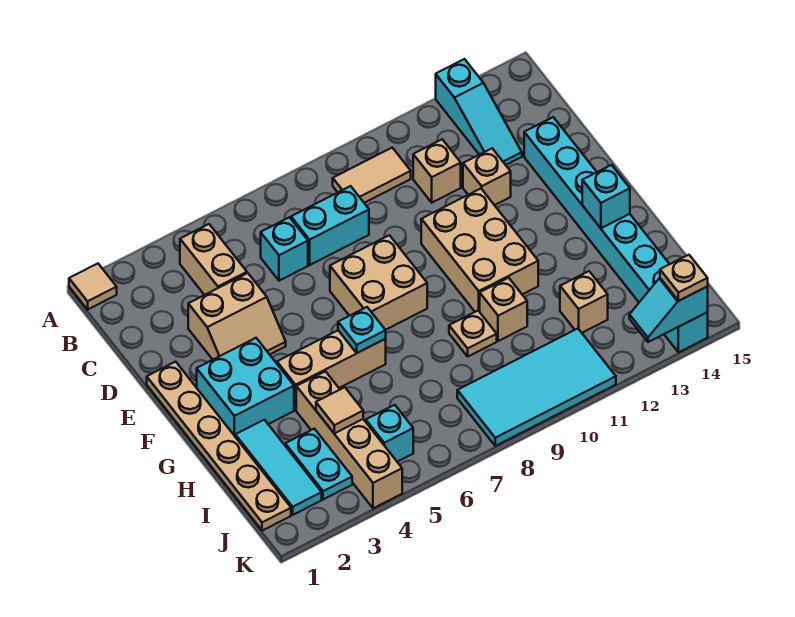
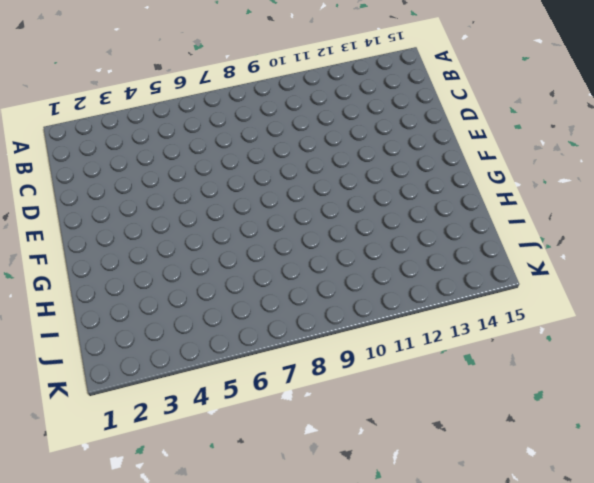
none -> tan tile A1 level 1
none -> cyan slope A13:C13 level 1 top A
none -> tan brick B4:C4 level 1

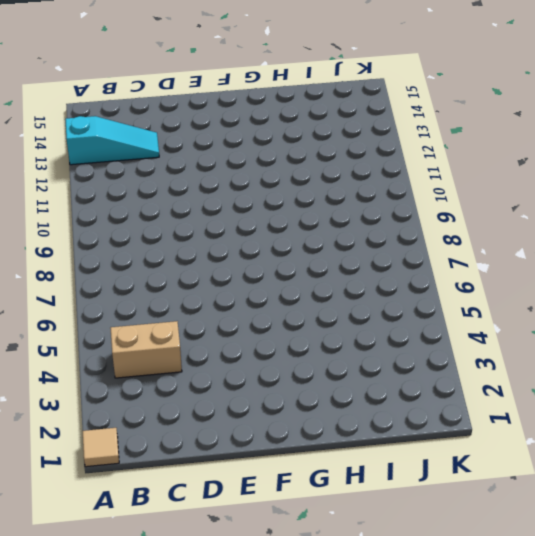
none -> tan tile B9:B10 level 1
none -> cyan brick C6 level 1
none -> cyan brick C7:C8 level 1

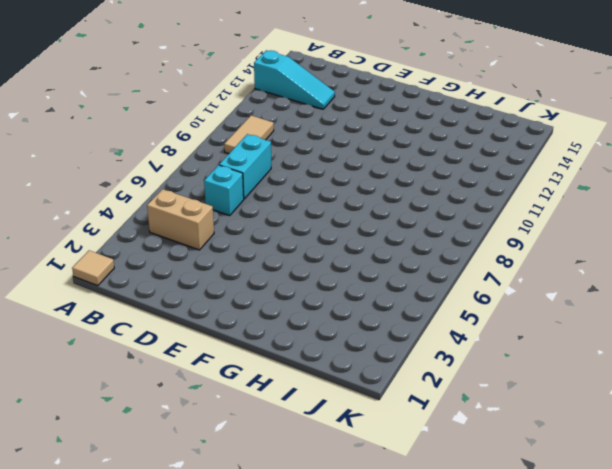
none -> tan brick C11 level 1
none -> tan slope D3:E4 level 1 top D
none -> tan brick D12 level 1

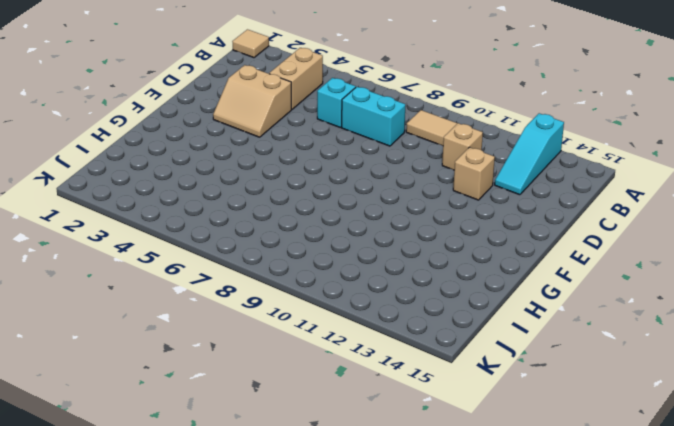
none -> cyan brick D14:K14 level 1
none -> tan plate E1:J1 level 1
none -> tan brick E7:F8 level 1

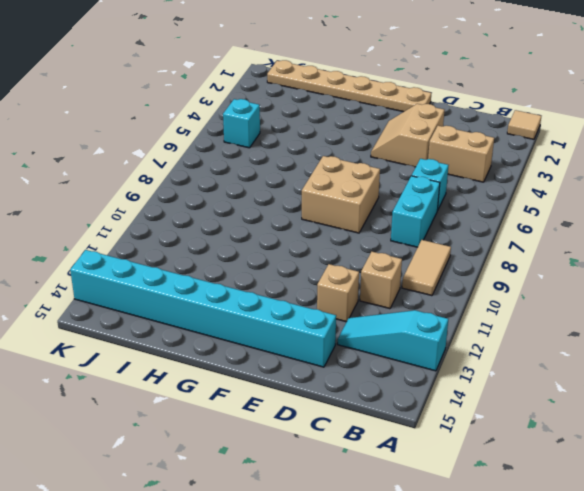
none -> tan brick E10:G11 level 1
none -> cyan brick F2:G3 level 1
none -> tan brick G4:G6 level 1

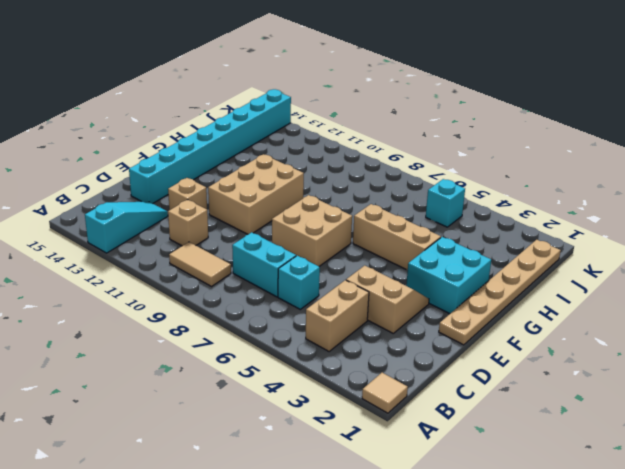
none -> cyan tile H2:J2 level 1
none -> tan brick H4:K4 level 1
none -> tan plate H9 level 1

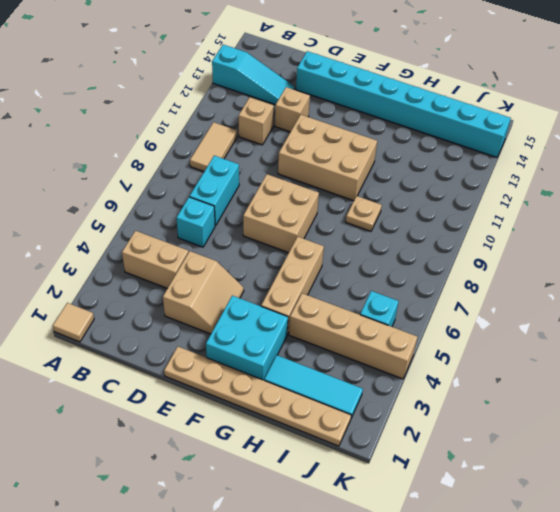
none -> tan brick H10 level 1
none -> cyan plate I3:J3 level 1
none -> tan brick I12 level 1

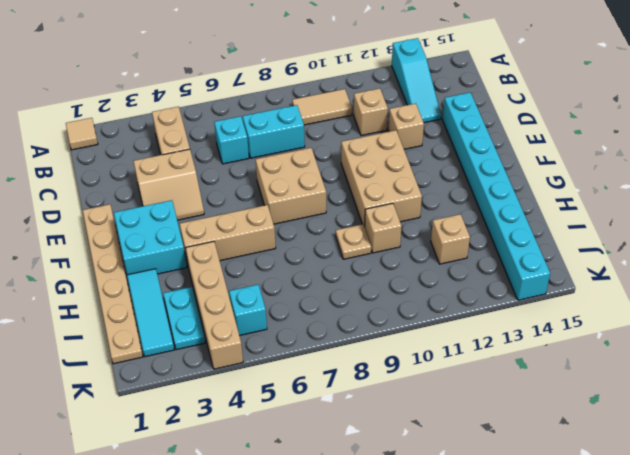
none -> cyan tile J8:K11 level 1
none -> cyan plate G6 level 2
none -> cyan brick G14 level 2

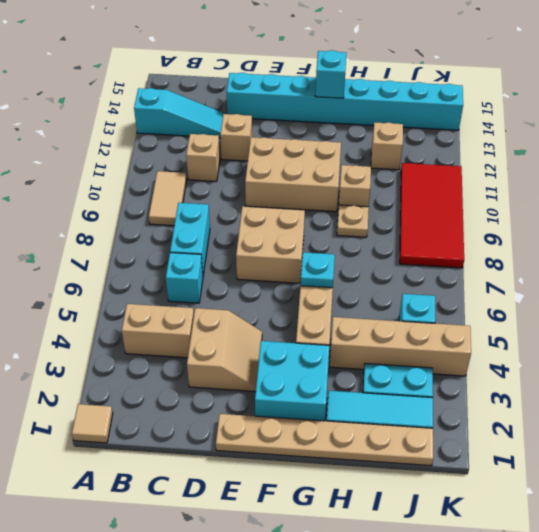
red tile J8:K11 level 1 -> cyan tile J8:K11 level 1
none -> tan tile I4 level 2
none -> cyan slope K13:K14 level 2 top 14
none -> tan plate K14 level 3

********

Leave the pictures out and restate the listing word for word.

**YOUR RESPONSE:**
none -> tan tile A1 level 1
none -> cyan slope A13:C13 level 1 top A
none -> tan brick B4:C4 level 1

none -> tan tile B9:B10 level 1
none -> cyan brick C6 level 1
none -> cyan brick C7:C8 level 1

none -> tan brick C11 level 1
none -> tan slope D3:E4 level 1 top D
none -> tan brick D12 level 1

none -> cyan brick D14:K14 level 1
none -> tan plate E1:J1 level 1
none -> tan brick E7:F8 level 1

none -> tan brick E10:G11 level 1
none -> cyan brick F2:G3 level 1
none -> tan brick G4:G6 level 1

none -> cyan tile H2:J2 level 1
none -> tan brick H4:K4 level 1
none -> tan plate H9 level 1

none -> tan brick H10 level 1
none -> cyan plate I3:J3 level 1
none -> tan brick I12 level 1

none -> cyan tile J8:K11 level 1
none -> cyan plate G6 level 2
none -> cyan brick G14 level 2

red tile J8:K11 level 1 -> cyan tile J8:K11 level 1
none -> tan tile I4 level 2
none -> cyan slope K13:K14 level 2 top 14
none -> tan plate K14 level 3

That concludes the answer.